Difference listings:
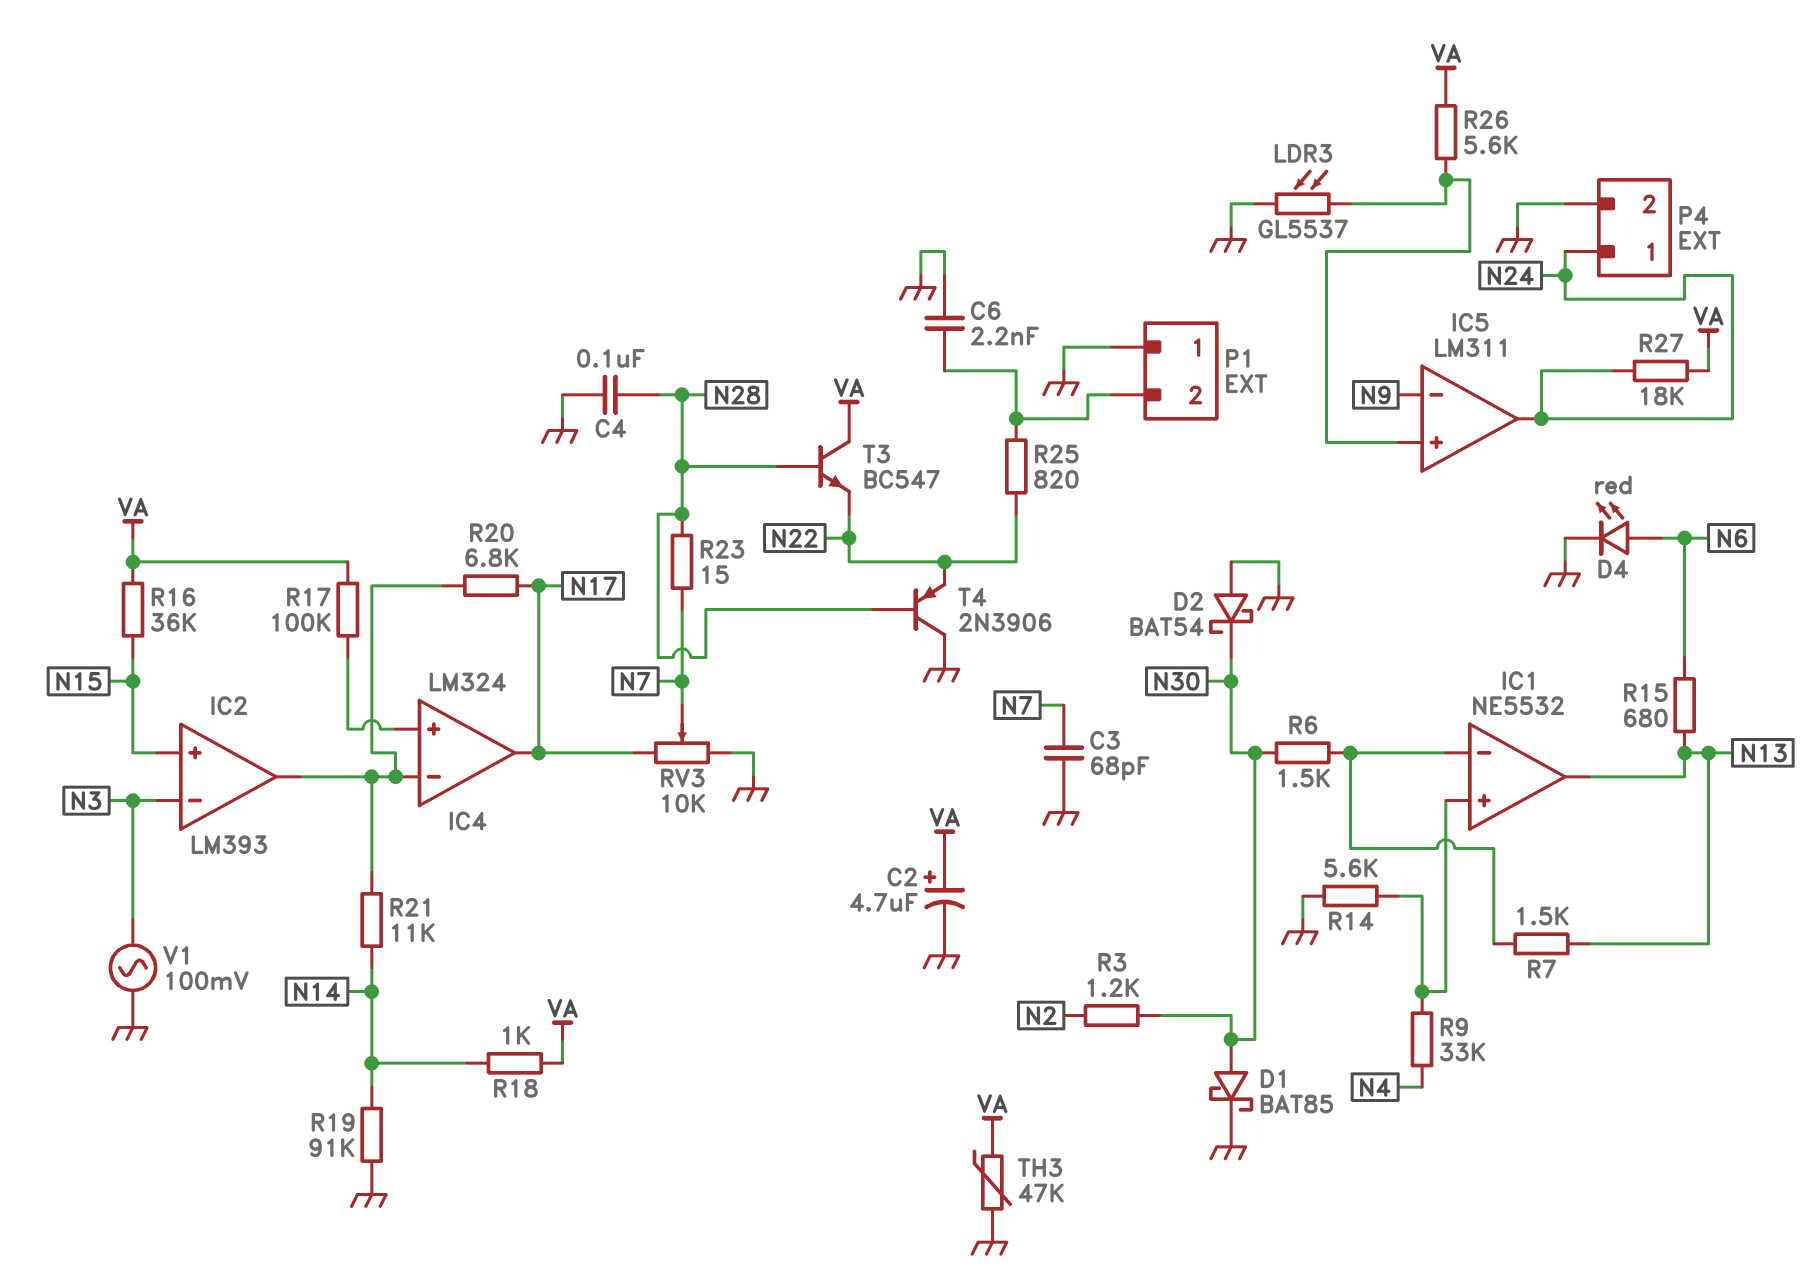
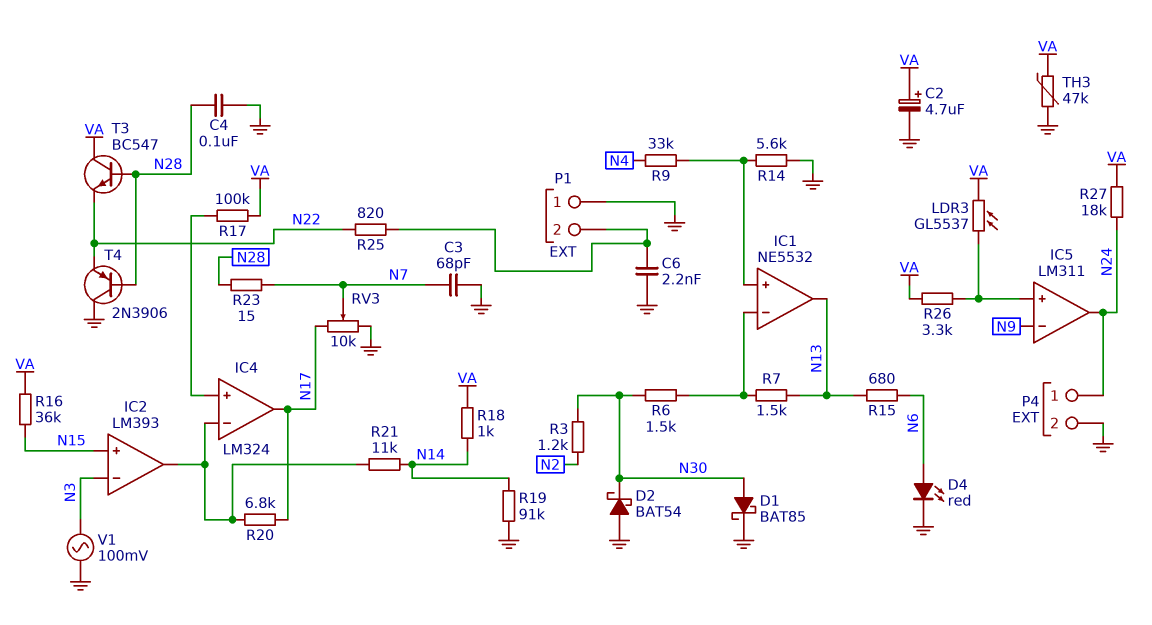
LDR3: GL5537 (GND, IC5/in+) -> GL5537 (IC5/in+, VA)
R26: 5.6k (IC5/in+, VA) -> 3.3k (IC5/in+, VA)

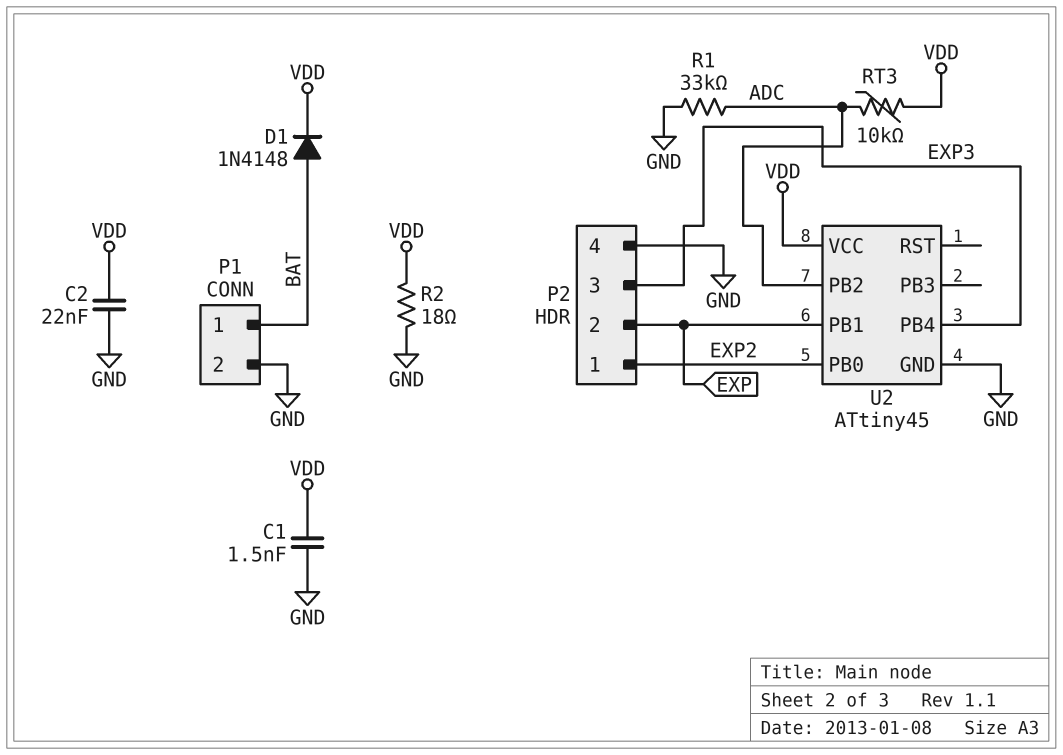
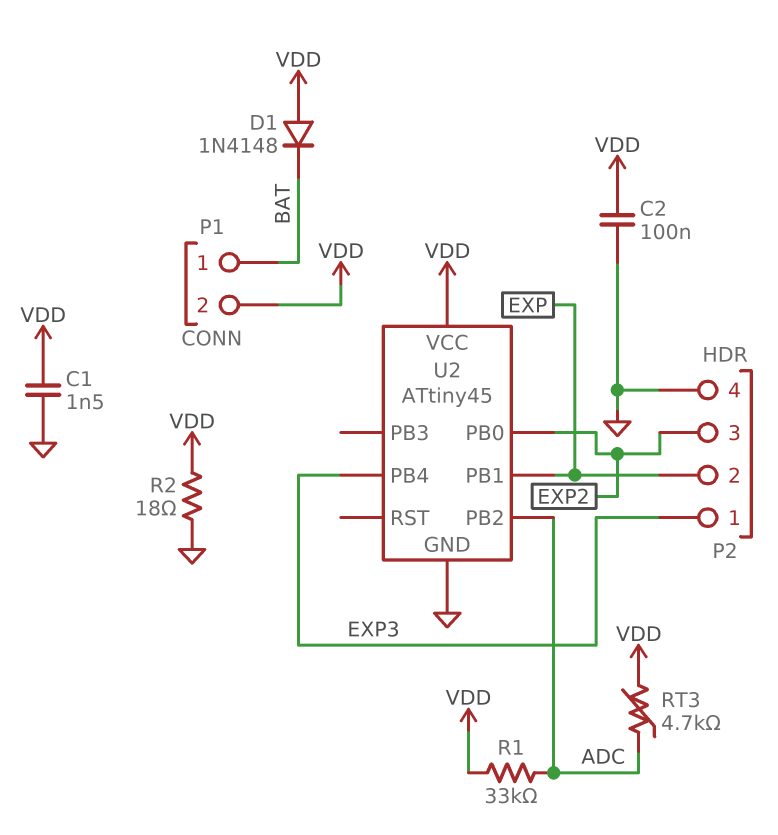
C2: 22nF (GND, VDD) -> 100nF (GND, VDD)
D1: diode 1N4148 (A BAT, K VDD) -> diode 1N4148 (A VDD, K BAT)
P1 pin 2: GND -> VDD
P2 pin 1: EXP2 -> EXP3
P2 pin 3: EXP3 -> EXP2
R1: 33k (ADC, GND) -> 33k (ADC, VDD)
RT3: 10k (ADC, VDD) -> 4.7k (ADC, VDD)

(ABOUT THIS TASK): Write out the entries above in full and exactly; no pictures.

(REPLY TO THE TASK):
LDR3: GL5537 (GND, IC5/in+) -> GL5537 (IC5/in+, VA)
R26: 5.6k (IC5/in+, VA) -> 3.3k (IC5/in+, VA)

C2: 22nF (GND, VDD) -> 100nF (GND, VDD)
D1: diode 1N4148 (A BAT, K VDD) -> diode 1N4148 (A VDD, K BAT)
P1 pin 2: GND -> VDD
P2 pin 1: EXP2 -> EXP3
P2 pin 3: EXP3 -> EXP2
R1: 33k (ADC, GND) -> 33k (ADC, VDD)
RT3: 10k (ADC, VDD) -> 4.7k (ADC, VDD)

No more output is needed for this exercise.